Please state how many lines in the records below contain the word "green"; the answer should be a number and nothing else.

┄┄┄┄┄┄┄┄┄┄┄┄┄┄┄┄┄┄┄┄

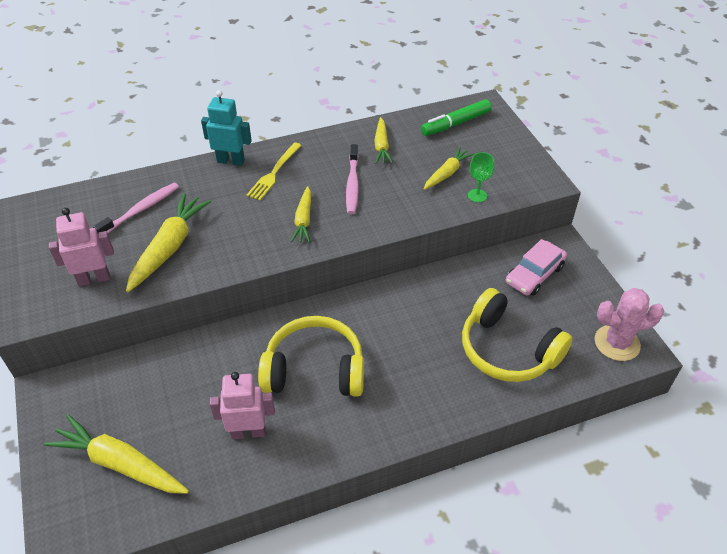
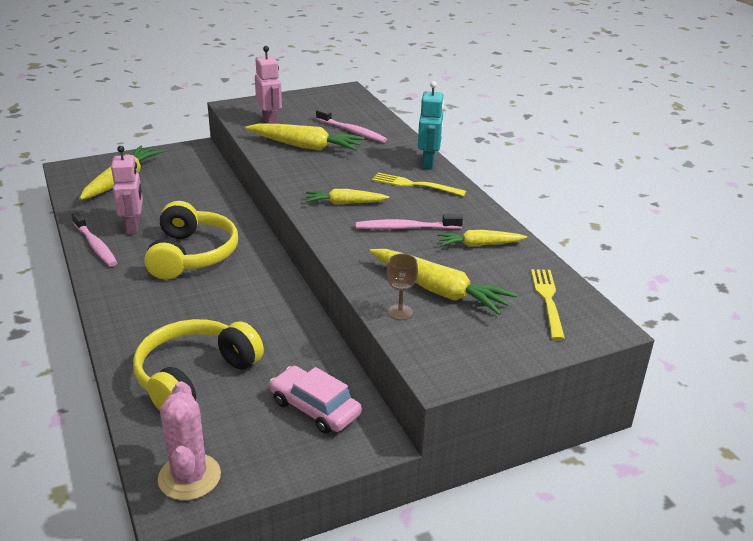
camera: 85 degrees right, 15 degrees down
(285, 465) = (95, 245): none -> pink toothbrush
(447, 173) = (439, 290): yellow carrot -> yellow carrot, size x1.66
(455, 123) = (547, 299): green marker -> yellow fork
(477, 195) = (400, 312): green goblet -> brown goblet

┄┄┄┄┄┄┄┄┄┄┄┄┄┄┄┄┄┄┄┄

WRITTEN REPLY:
2